::: Data records :::
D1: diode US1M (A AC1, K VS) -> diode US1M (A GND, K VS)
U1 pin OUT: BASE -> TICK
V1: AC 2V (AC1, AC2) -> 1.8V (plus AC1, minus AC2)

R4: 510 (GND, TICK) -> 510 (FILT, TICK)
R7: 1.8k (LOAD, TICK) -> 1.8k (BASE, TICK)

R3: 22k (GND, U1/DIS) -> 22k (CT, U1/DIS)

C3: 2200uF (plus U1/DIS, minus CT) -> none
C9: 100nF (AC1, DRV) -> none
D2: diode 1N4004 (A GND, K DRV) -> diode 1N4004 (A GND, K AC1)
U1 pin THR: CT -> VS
:::
_Exercise details_:
All the data above should be set down a second time, exactly.

_Written solution_:
D1: diode US1M (A AC1, K VS) -> diode US1M (A GND, K VS)
U1 pin OUT: BASE -> TICK
V1: AC 2V (AC1, AC2) -> 1.8V (plus AC1, minus AC2)

R4: 510 (GND, TICK) -> 510 (FILT, TICK)
R7: 1.8k (LOAD, TICK) -> 1.8k (BASE, TICK)

R3: 22k (GND, U1/DIS) -> 22k (CT, U1/DIS)

C3: 2200uF (plus U1/DIS, minus CT) -> none
C9: 100nF (AC1, DRV) -> none
D2: diode 1N4004 (A GND, K DRV) -> diode 1N4004 (A GND, K AC1)
U1 pin THR: CT -> VS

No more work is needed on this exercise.